Source records
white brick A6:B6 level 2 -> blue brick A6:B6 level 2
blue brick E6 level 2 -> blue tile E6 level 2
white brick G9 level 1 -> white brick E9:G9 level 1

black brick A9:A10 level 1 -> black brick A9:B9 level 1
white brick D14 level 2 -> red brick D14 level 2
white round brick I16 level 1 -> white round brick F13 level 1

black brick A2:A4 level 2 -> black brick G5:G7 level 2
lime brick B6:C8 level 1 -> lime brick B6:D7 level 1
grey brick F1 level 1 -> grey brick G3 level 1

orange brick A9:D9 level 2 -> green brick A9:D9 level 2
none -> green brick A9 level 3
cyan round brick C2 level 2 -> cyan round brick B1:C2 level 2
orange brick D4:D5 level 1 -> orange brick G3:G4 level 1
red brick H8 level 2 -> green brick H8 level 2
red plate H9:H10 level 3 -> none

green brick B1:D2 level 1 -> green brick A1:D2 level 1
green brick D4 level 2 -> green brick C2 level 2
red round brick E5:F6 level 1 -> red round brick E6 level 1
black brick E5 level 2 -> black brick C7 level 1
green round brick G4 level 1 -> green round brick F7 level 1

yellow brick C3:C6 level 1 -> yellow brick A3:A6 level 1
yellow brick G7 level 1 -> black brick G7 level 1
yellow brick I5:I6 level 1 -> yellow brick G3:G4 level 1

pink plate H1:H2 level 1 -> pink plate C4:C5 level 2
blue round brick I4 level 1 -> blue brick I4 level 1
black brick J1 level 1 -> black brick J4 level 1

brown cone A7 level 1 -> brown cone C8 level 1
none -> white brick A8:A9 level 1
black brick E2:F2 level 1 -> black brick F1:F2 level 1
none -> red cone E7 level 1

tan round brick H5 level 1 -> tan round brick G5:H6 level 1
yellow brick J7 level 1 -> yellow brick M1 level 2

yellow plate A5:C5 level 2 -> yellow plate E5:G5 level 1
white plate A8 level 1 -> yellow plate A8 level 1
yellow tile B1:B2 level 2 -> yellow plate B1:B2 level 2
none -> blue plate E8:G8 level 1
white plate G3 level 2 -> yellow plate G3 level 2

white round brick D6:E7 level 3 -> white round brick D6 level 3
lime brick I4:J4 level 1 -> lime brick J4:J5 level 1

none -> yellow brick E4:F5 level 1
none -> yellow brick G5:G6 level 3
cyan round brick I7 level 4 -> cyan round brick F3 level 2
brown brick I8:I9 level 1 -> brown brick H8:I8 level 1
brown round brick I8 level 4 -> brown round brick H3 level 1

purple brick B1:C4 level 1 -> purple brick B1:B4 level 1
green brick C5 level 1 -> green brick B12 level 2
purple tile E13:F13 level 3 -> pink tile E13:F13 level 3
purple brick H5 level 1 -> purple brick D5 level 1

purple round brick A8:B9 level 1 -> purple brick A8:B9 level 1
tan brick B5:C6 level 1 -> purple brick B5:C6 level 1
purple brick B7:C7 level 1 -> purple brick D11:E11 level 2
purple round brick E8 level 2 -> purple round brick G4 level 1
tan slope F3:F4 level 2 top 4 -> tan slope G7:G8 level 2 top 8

* [WHAT NEEDS TO BE DONE] Down to the last line, repeat the data exactly.

* [EXERCISE SOLUTION]
white brick A6:B6 level 2 -> blue brick A6:B6 level 2
blue brick E6 level 2 -> blue tile E6 level 2
white brick G9 level 1 -> white brick E9:G9 level 1

black brick A9:A10 level 1 -> black brick A9:B9 level 1
white brick D14 level 2 -> red brick D14 level 2
white round brick I16 level 1 -> white round brick F13 level 1

black brick A2:A4 level 2 -> black brick G5:G7 level 2
lime brick B6:C8 level 1 -> lime brick B6:D7 level 1
grey brick F1 level 1 -> grey brick G3 level 1

orange brick A9:D9 level 2 -> green brick A9:D9 level 2
none -> green brick A9 level 3
cyan round brick C2 level 2 -> cyan round brick B1:C2 level 2
orange brick D4:D5 level 1 -> orange brick G3:G4 level 1
red brick H8 level 2 -> green brick H8 level 2
red plate H9:H10 level 3 -> none

green brick B1:D2 level 1 -> green brick A1:D2 level 1
green brick D4 level 2 -> green brick C2 level 2
red round brick E5:F6 level 1 -> red round brick E6 level 1
black brick E5 level 2 -> black brick C7 level 1
green round brick G4 level 1 -> green round brick F7 level 1

yellow brick C3:C6 level 1 -> yellow brick A3:A6 level 1
yellow brick G7 level 1 -> black brick G7 level 1
yellow brick I5:I6 level 1 -> yellow brick G3:G4 level 1

pink plate H1:H2 level 1 -> pink plate C4:C5 level 2
blue round brick I4 level 1 -> blue brick I4 level 1
black brick J1 level 1 -> black brick J4 level 1

brown cone A7 level 1 -> brown cone C8 level 1
none -> white brick A8:A9 level 1
black brick E2:F2 level 1 -> black brick F1:F2 level 1
none -> red cone E7 level 1

tan round brick H5 level 1 -> tan round brick G5:H6 level 1
yellow brick J7 level 1 -> yellow brick M1 level 2

yellow plate A5:C5 level 2 -> yellow plate E5:G5 level 1
white plate A8 level 1 -> yellow plate A8 level 1
yellow tile B1:B2 level 2 -> yellow plate B1:B2 level 2
none -> blue plate E8:G8 level 1
white plate G3 level 2 -> yellow plate G3 level 2

white round brick D6:E7 level 3 -> white round brick D6 level 3
lime brick I4:J4 level 1 -> lime brick J4:J5 level 1

none -> yellow brick E4:F5 level 1
none -> yellow brick G5:G6 level 3
cyan round brick I7 level 4 -> cyan round brick F3 level 2
brown brick I8:I9 level 1 -> brown brick H8:I8 level 1
brown round brick I8 level 4 -> brown round brick H3 level 1

purple brick B1:C4 level 1 -> purple brick B1:B4 level 1
green brick C5 level 1 -> green brick B12 level 2
purple tile E13:F13 level 3 -> pink tile E13:F13 level 3
purple brick H5 level 1 -> purple brick D5 level 1

purple round brick A8:B9 level 1 -> purple brick A8:B9 level 1
tan brick B5:C6 level 1 -> purple brick B5:C6 level 1
purple brick B7:C7 level 1 -> purple brick D11:E11 level 2
purple round brick E8 level 2 -> purple round brick G4 level 1
tan slope F3:F4 level 2 top 4 -> tan slope G7:G8 level 2 top 8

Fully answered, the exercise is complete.